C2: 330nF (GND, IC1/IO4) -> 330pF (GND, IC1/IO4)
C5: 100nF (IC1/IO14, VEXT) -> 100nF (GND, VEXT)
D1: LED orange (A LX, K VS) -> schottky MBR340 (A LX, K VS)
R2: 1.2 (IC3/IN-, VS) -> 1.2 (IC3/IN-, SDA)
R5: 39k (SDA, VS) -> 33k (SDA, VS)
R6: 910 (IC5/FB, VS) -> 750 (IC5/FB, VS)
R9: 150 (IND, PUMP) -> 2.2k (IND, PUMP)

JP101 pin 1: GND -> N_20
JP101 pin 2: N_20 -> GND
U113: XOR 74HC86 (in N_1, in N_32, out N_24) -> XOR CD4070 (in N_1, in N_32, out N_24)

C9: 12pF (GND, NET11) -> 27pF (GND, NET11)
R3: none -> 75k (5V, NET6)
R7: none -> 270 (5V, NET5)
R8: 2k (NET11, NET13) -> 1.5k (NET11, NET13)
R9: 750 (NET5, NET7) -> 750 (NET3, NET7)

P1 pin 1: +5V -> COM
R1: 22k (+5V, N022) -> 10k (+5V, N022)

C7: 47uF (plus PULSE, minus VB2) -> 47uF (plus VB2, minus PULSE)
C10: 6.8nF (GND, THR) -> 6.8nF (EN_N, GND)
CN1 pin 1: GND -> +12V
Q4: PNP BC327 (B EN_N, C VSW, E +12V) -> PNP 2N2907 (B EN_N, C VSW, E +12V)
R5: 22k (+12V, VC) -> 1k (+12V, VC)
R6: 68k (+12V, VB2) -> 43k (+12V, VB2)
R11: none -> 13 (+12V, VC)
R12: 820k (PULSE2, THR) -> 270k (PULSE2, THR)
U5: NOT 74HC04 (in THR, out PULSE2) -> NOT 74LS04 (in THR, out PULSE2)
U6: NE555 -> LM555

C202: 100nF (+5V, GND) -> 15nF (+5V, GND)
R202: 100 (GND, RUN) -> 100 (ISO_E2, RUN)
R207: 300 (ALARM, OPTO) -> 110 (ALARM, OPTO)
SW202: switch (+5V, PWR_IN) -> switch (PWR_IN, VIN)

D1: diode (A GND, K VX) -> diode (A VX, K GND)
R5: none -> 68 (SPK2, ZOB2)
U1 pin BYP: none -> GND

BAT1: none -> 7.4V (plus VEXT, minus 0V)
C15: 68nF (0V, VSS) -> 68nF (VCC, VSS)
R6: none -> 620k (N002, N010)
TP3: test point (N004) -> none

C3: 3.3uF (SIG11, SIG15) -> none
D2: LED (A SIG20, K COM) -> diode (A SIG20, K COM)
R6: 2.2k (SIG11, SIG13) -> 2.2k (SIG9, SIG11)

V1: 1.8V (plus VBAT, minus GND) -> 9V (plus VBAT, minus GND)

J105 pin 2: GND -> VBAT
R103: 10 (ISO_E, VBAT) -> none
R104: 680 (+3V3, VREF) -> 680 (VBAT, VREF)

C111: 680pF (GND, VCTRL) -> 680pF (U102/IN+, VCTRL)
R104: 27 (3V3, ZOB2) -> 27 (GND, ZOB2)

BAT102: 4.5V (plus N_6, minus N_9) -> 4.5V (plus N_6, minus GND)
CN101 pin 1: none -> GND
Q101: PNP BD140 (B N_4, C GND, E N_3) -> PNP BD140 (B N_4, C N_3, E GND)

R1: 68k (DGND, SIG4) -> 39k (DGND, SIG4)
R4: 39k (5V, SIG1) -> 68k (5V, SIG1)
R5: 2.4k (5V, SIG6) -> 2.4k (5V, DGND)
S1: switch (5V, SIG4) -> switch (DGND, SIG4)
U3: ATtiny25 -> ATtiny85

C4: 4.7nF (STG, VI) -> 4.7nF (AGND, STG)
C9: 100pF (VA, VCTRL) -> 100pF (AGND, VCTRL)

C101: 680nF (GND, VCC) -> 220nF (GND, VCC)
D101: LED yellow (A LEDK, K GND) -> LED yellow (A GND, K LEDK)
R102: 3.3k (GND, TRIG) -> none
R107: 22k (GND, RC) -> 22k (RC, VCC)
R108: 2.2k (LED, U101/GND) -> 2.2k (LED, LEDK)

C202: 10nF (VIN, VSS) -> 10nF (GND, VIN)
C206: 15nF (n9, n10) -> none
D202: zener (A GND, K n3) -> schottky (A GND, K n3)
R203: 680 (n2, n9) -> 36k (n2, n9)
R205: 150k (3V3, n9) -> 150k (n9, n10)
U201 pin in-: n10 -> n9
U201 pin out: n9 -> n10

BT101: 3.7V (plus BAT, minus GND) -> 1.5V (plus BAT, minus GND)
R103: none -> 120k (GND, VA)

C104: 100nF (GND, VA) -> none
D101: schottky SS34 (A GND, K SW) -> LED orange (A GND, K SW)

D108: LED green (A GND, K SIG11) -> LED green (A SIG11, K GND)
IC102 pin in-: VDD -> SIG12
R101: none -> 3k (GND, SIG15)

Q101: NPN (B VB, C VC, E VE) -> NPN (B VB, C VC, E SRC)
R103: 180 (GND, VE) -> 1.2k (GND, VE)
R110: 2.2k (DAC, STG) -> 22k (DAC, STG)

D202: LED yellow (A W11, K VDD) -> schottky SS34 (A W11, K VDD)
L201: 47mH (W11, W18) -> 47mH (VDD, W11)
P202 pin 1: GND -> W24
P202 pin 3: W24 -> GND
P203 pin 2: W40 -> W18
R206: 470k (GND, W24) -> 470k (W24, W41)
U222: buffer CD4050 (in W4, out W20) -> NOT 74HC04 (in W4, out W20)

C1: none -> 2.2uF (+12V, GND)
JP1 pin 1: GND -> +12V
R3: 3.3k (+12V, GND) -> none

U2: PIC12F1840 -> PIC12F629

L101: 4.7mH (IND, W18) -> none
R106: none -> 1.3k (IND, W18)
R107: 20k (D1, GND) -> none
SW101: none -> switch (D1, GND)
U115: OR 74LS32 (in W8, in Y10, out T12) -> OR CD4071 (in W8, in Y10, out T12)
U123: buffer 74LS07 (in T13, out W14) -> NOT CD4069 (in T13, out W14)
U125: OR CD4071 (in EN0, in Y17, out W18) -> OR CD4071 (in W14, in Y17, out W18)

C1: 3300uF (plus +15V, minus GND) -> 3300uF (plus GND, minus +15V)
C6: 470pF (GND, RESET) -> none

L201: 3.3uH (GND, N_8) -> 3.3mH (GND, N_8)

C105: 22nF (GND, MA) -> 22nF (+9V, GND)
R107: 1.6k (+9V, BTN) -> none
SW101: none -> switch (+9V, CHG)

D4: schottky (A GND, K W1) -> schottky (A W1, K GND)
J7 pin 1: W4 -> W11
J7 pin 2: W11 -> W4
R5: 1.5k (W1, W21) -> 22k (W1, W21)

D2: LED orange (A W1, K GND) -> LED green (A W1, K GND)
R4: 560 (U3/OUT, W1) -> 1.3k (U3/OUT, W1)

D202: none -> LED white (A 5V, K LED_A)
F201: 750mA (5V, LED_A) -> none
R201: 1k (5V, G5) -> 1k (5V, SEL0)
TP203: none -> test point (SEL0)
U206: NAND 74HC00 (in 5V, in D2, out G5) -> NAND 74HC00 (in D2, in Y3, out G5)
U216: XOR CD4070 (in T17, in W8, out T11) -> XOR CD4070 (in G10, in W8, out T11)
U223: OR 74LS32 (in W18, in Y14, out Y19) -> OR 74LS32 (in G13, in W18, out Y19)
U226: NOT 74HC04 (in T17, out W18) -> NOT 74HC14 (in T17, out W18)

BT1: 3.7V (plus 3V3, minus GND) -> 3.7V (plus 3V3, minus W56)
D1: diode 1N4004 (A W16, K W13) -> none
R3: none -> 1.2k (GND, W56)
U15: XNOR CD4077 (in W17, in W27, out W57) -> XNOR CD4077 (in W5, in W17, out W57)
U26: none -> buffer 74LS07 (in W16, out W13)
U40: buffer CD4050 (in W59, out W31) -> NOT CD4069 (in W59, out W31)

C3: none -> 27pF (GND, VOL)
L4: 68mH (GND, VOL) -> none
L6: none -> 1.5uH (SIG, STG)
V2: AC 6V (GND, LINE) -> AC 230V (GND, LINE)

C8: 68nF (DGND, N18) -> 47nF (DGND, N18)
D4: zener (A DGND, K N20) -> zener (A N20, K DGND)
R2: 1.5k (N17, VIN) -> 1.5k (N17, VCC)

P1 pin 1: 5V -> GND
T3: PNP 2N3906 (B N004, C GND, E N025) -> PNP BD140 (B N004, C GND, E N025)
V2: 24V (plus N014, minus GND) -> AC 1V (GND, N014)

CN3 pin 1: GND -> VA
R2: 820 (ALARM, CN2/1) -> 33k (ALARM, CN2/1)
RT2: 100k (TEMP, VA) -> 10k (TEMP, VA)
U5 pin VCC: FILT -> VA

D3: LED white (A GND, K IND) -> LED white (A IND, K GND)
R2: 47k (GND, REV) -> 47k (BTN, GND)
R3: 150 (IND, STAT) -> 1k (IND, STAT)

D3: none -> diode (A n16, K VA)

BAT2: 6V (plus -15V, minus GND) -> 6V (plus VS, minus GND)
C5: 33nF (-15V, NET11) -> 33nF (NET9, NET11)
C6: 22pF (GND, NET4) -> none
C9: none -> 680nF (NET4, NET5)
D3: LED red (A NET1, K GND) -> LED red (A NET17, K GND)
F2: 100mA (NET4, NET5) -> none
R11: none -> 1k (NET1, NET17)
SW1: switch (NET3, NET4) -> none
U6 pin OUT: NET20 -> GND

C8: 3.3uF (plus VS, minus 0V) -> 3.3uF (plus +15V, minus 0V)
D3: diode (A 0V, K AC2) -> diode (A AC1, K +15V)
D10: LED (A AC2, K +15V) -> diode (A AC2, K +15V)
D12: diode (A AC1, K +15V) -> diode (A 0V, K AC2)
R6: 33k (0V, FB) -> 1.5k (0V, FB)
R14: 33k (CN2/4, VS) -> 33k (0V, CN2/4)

☆ ☆ ☆ ☆ ☆

• ABOUT THIS EXERCISE
The result is a copy of every line above where the word "VEXT" shows up.

• TASK RESULT
C5: 100nF (IC1/IO14, VEXT) -> 100nF (GND, VEXT)
BAT1: none -> 7.4V (plus VEXT, minus 0V)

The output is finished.